Exact duplicates of the lines from the top of the data through the line containing "type=missing; before=red hourglass;" are needed, with every picture left out.

[Items listed in a dataset]
--
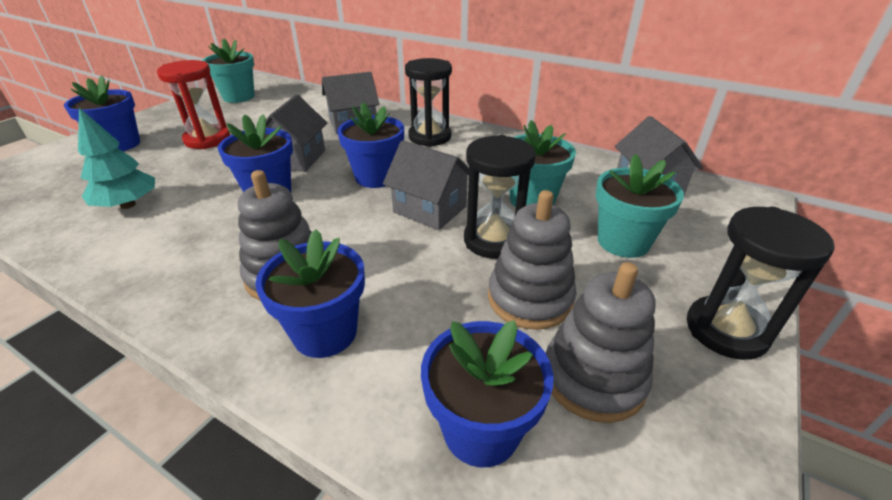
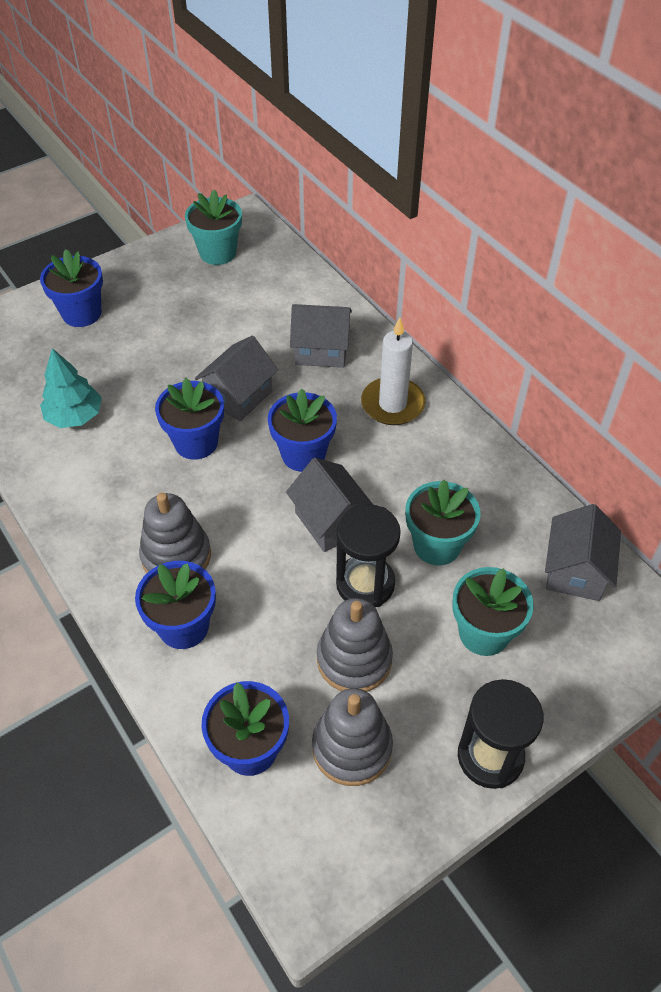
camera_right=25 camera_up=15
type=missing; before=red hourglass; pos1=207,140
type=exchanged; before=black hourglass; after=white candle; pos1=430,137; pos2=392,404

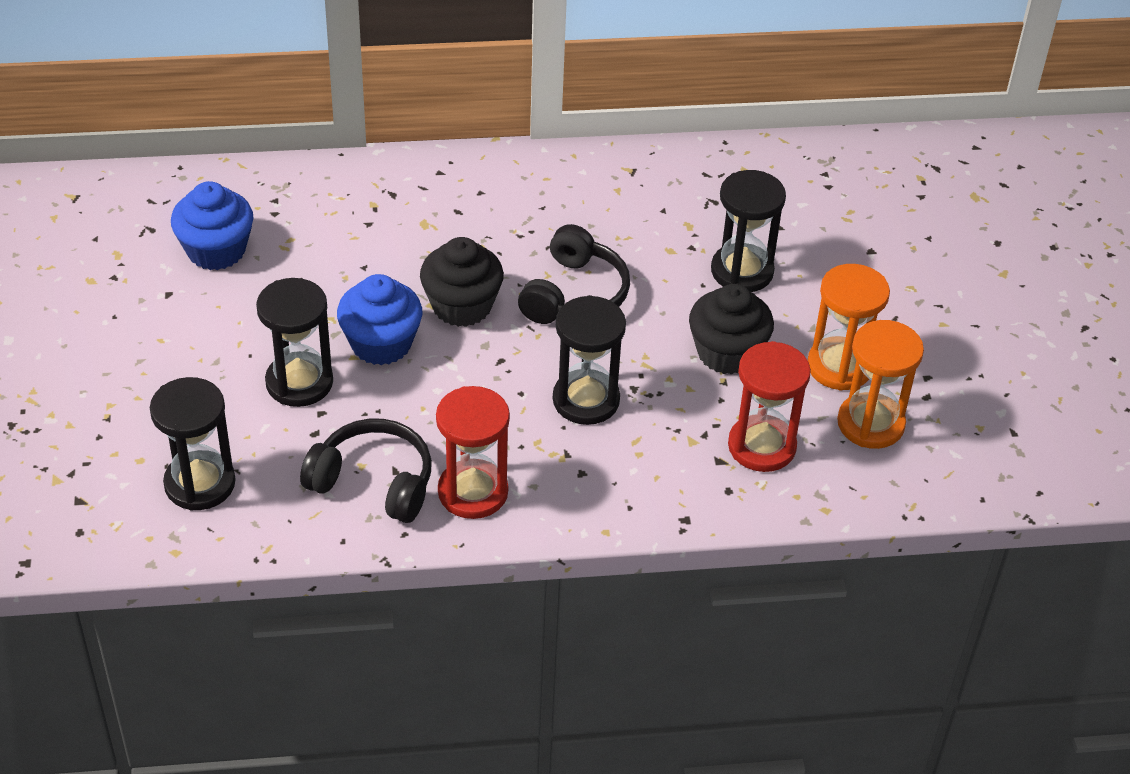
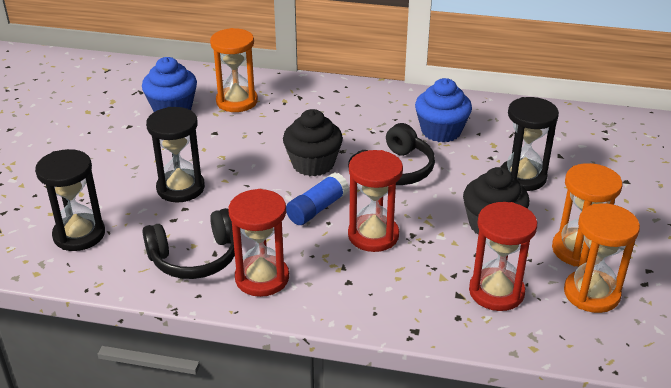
camera_right=20 camera_up=-10
type=appeared; after=orange hourglass; pos2=237,101
type=appeared; after=blue glue stick; pos2=317,208
type=relocated; before=blue cupcake; pos1=381,343; pos2=441,131
type=colour; before=black hourglass; after=red hourglass; pos1=586,400; pos2=373,235
type=spun; before=black headphones; pos1=373,482; pos2=195,258; turn=120

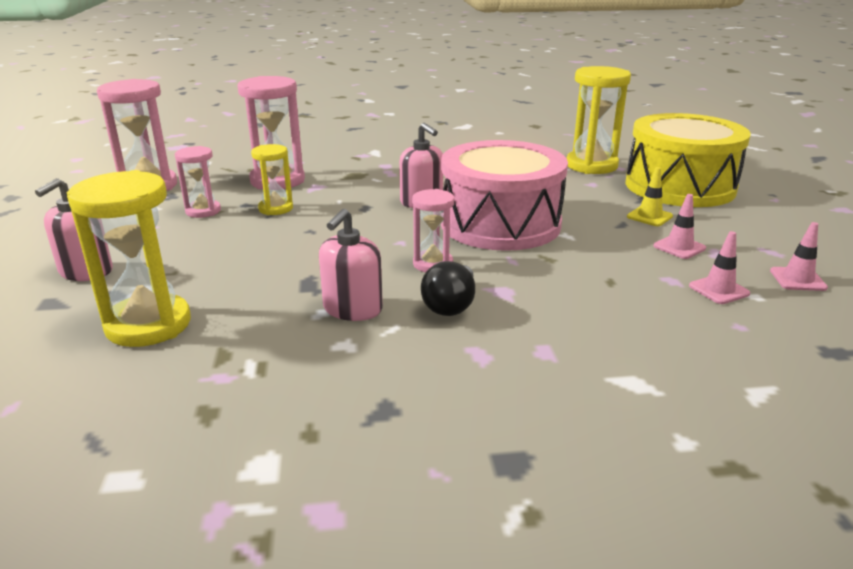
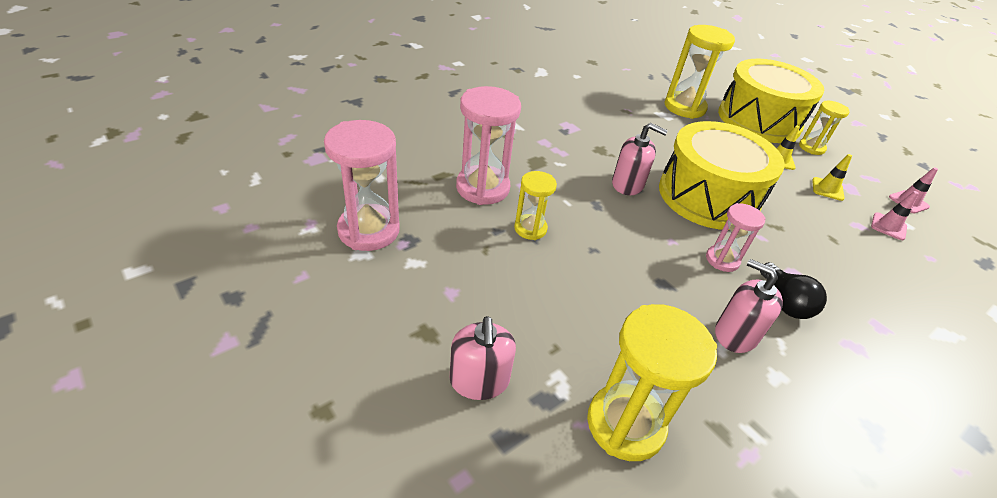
camera_right=-35 camera_up=15
type=missing; before=pink hourglass; pos1=203,211
type=appeared; after=yellow hourglass; pos2=811,148
type=colour; before=pink drum; after=yellow drum; pos1=500,224; pos2=708,196
type=colour; before=pink traffic cone; after=yellow traffic cone; pos1=679,247; pos2=827,189
type=spun; before=pink soap dispenser; pos1=352,309; pos2=735,334; turn=135

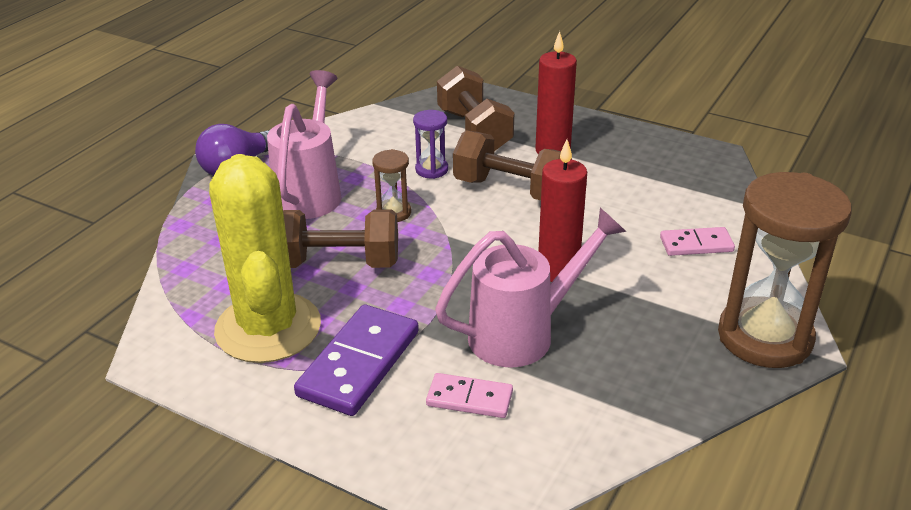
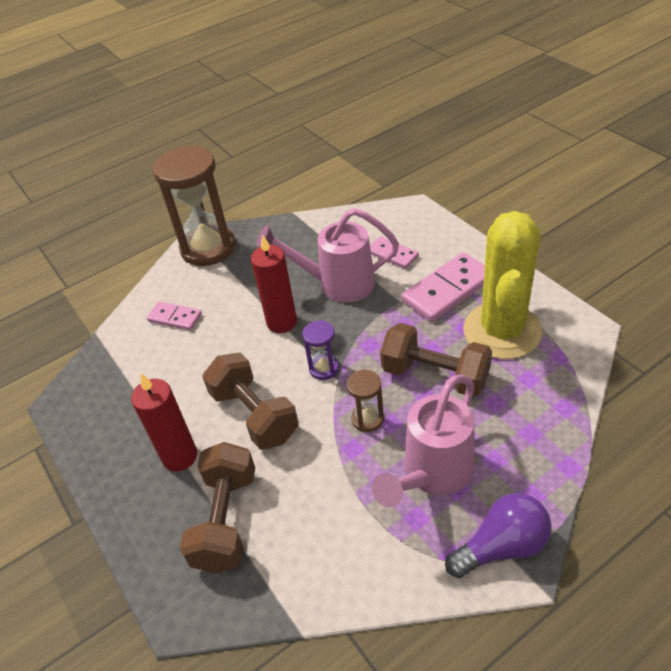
camera_right=-150 camera_up=10
type=relocated; before=purple hourglass; pos1=431,170; pos2=324,368
type=colour; before=purple domino; after=pink domino; pos1=359,363; pos2=448,290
--
Task solution:
camera_right=25 camera_up=15
type=missing; before=red hourglass; pos1=207,140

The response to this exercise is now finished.